TASK STATEMENT: Write out the entries below exactly, but only from the line containing "D1: zener 5.1V" through the line containing "Q3: NPN BD139 (B VREF, C VEXT, E VDD) -> none", and without the pictures.

INFORMATION Block Start

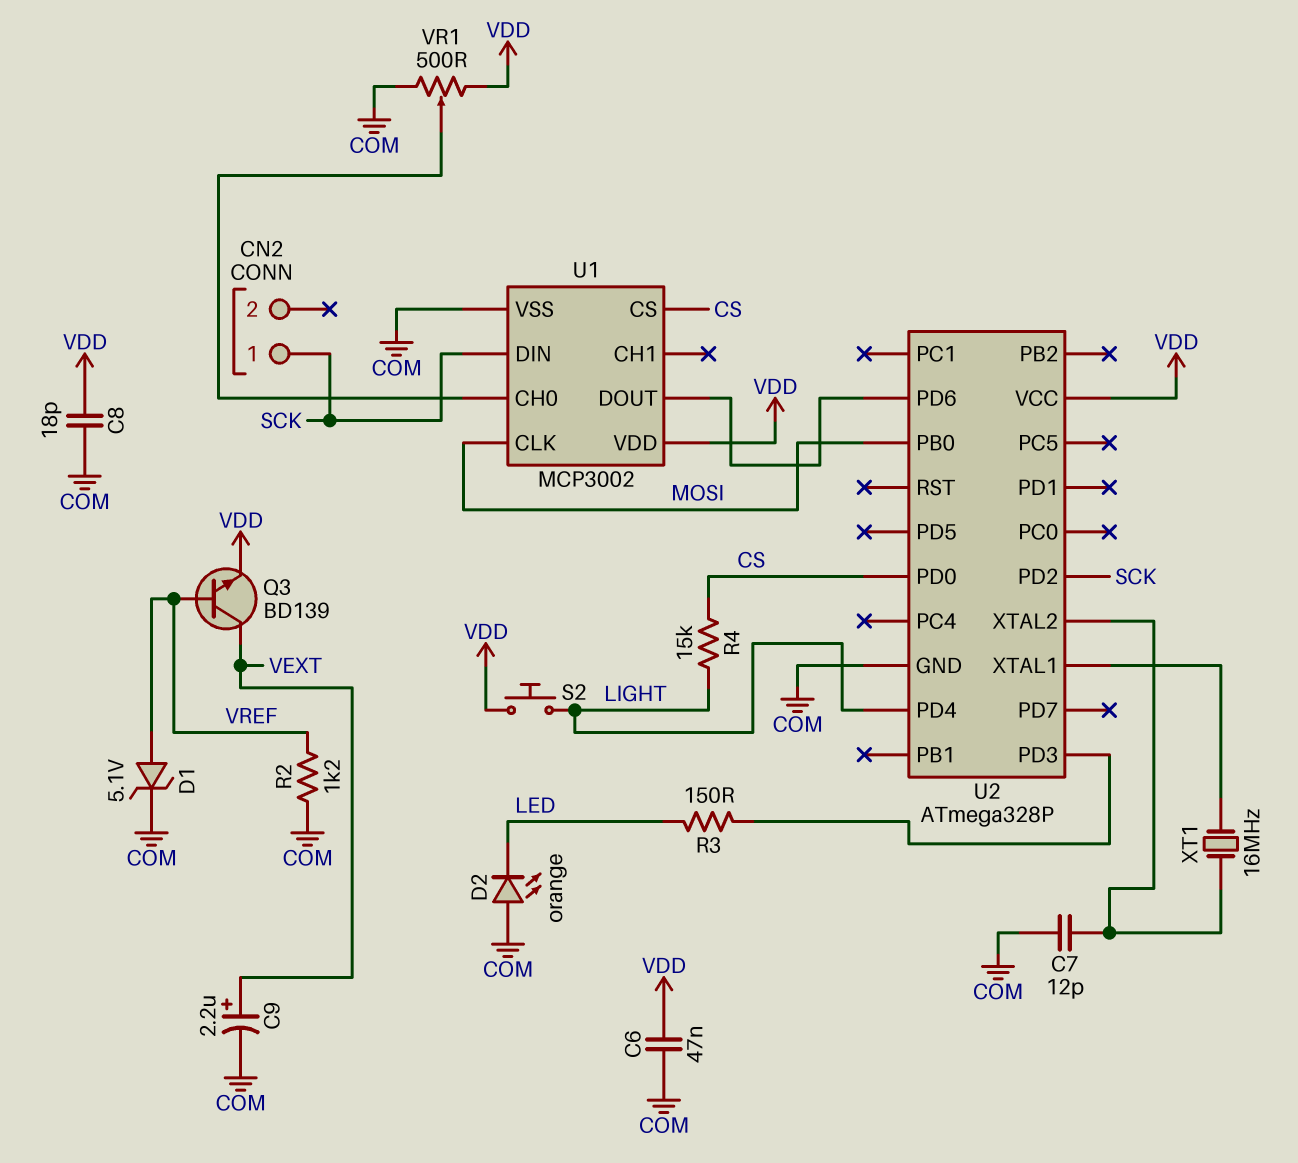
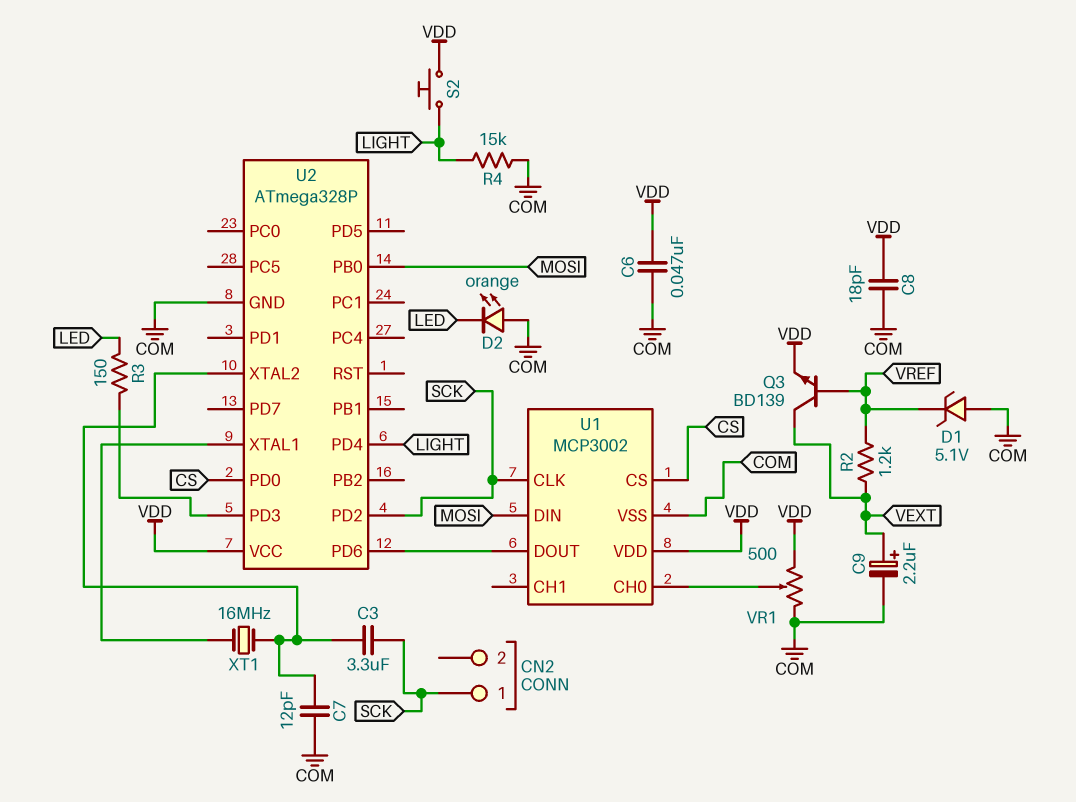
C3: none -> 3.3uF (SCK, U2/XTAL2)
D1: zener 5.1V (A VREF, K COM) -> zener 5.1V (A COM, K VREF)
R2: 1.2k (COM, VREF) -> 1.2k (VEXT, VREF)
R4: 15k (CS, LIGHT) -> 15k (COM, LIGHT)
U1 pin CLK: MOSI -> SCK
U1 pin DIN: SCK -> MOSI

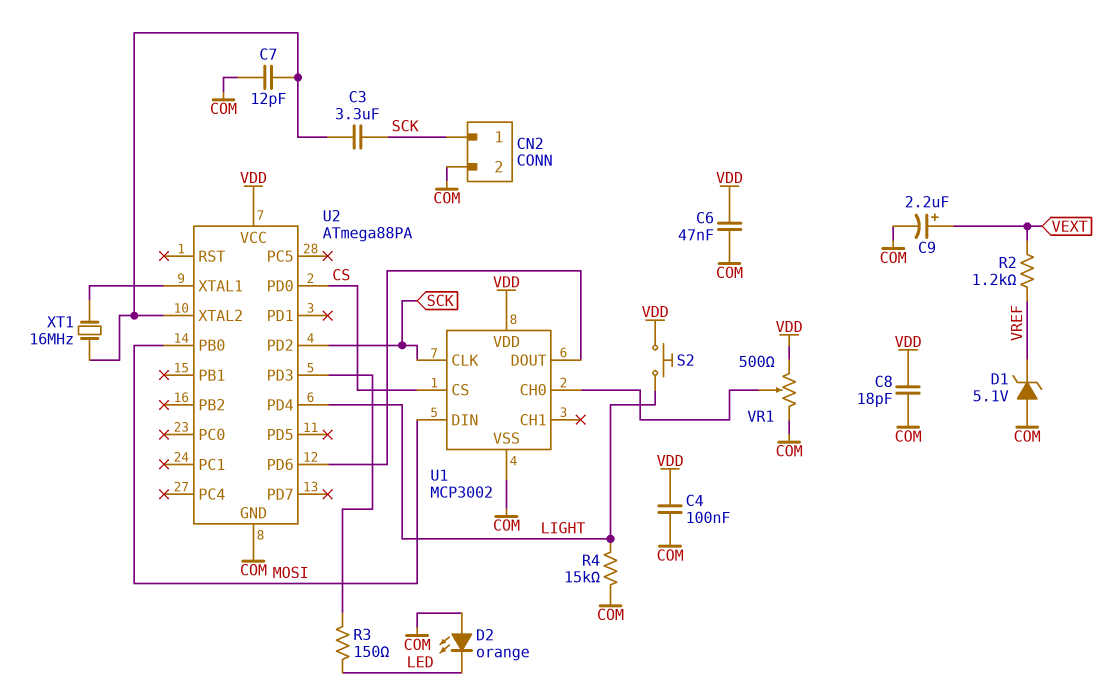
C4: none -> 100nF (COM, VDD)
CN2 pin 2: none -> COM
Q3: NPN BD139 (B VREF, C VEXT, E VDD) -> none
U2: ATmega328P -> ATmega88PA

INFORMATION Block End
INFORMATION Block Start

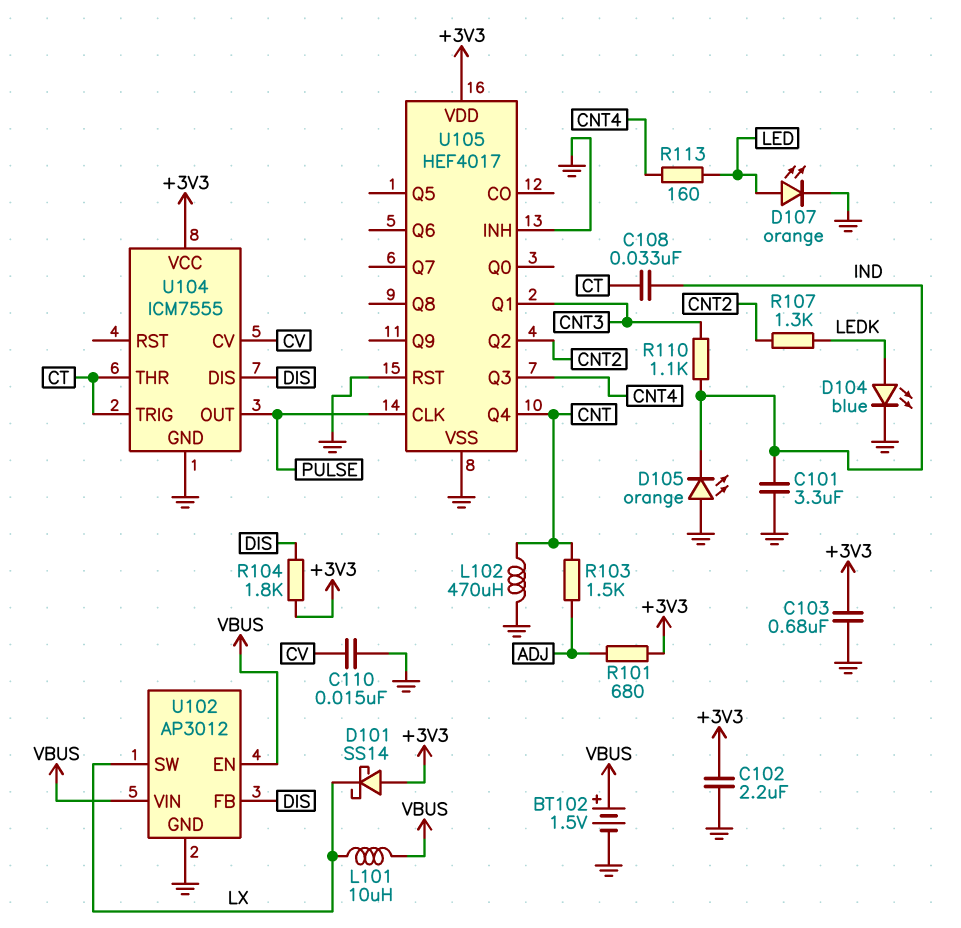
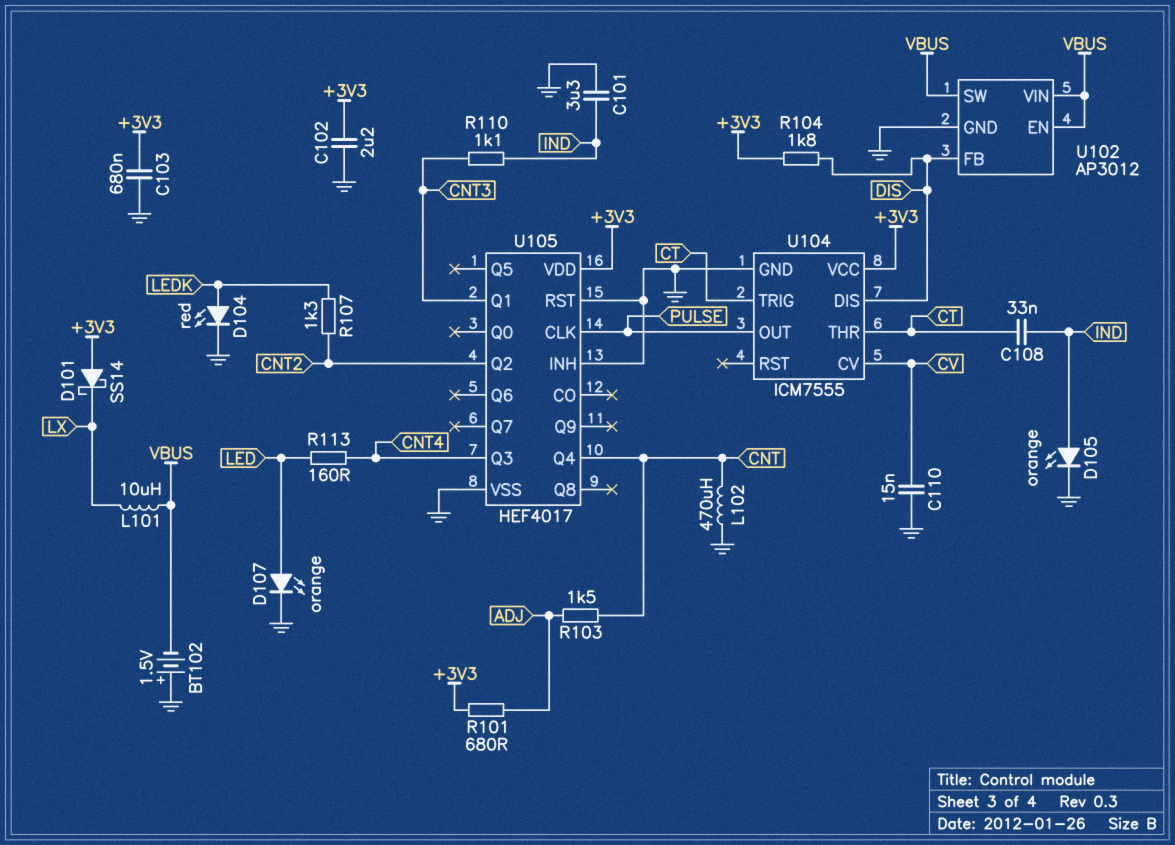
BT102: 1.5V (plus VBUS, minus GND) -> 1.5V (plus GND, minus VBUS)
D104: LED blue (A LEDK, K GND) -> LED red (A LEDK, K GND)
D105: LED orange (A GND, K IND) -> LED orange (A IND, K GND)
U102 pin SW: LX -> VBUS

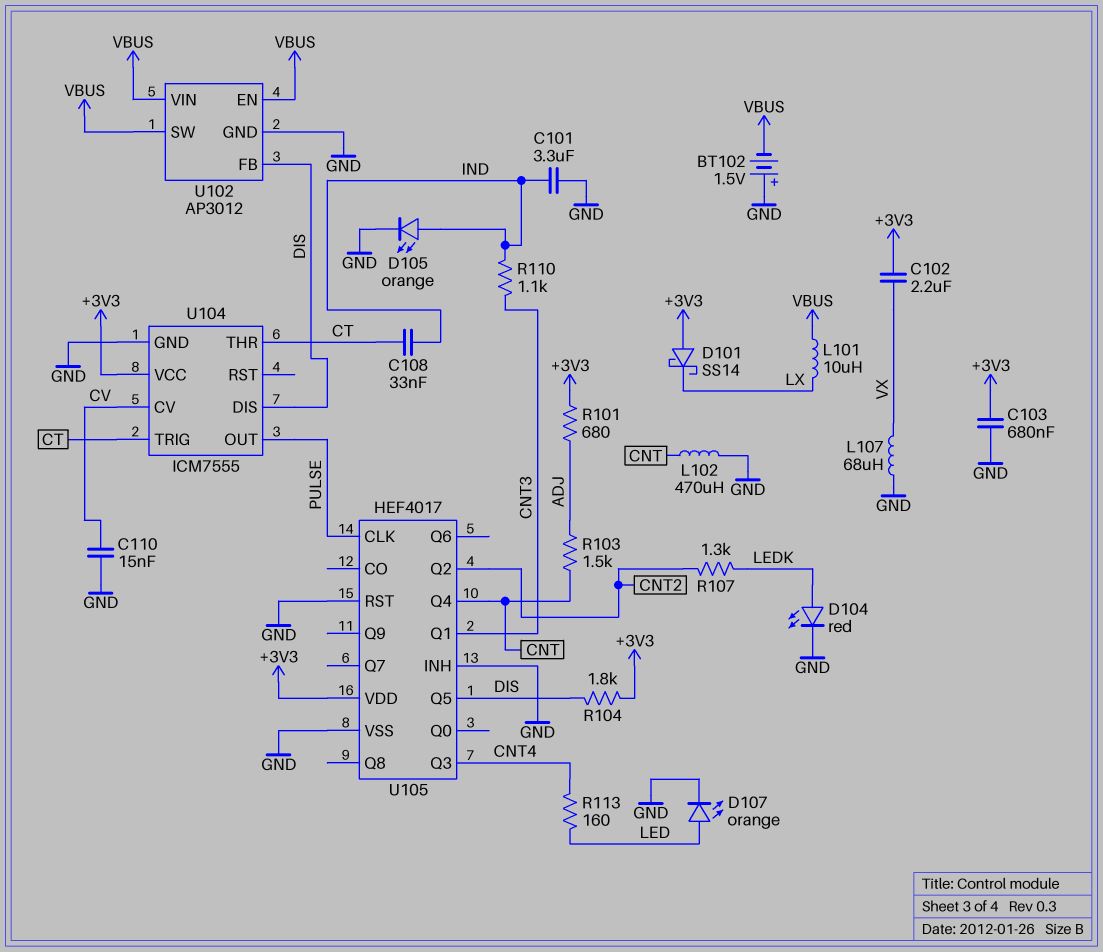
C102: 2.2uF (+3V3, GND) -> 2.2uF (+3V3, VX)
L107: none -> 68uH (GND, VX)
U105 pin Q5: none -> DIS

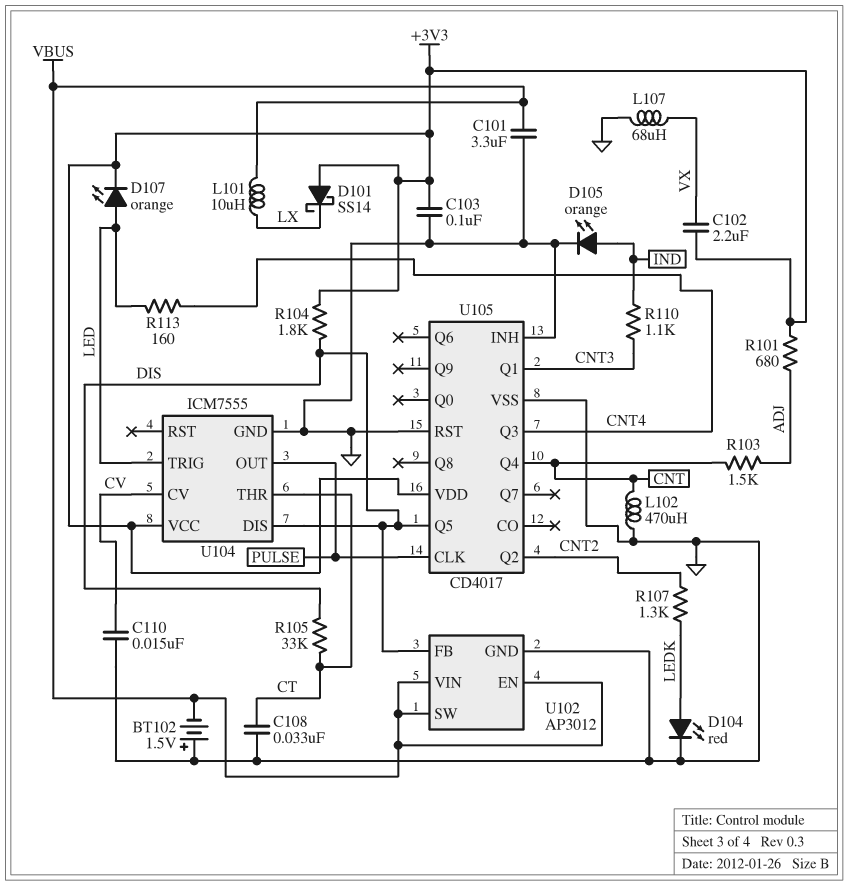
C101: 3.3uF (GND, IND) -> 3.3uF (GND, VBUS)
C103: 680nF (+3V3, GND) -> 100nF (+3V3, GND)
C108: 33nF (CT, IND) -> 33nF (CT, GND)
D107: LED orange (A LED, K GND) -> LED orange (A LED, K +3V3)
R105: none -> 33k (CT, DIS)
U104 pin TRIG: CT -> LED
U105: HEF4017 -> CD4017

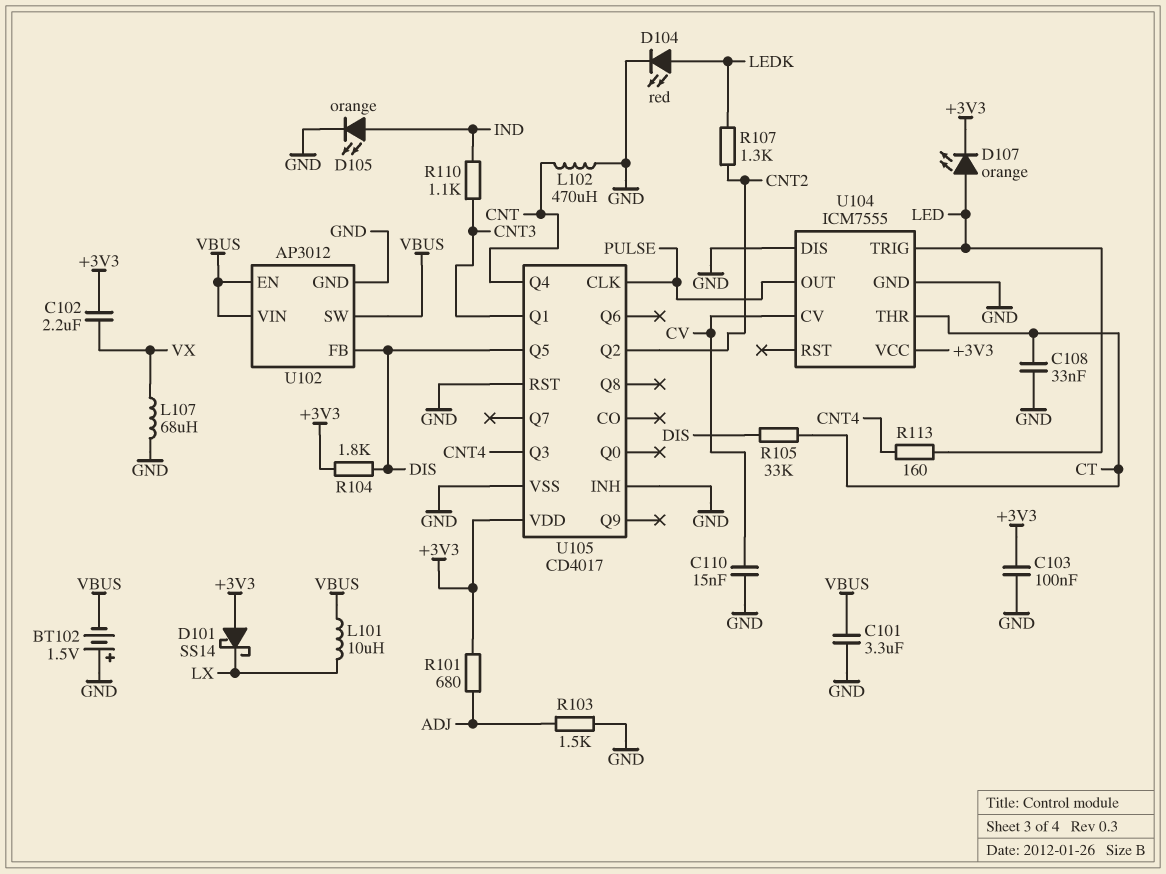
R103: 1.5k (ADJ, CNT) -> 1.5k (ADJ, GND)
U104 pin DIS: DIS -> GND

INFORMATION Block End

WRITTEN RESPONSE:
D1: zener 5.1V (A VREF, K COM) -> zener 5.1V (A COM, K VREF)
R2: 1.2k (COM, VREF) -> 1.2k (VEXT, VREF)
R4: 15k (CS, LIGHT) -> 15k (COM, LIGHT)
U1 pin CLK: MOSI -> SCK
U1 pin DIN: SCK -> MOSI

C4: none -> 100nF (COM, VDD)
CN2 pin 2: none -> COM
Q3: NPN BD139 (B VREF, C VEXT, E VDD) -> none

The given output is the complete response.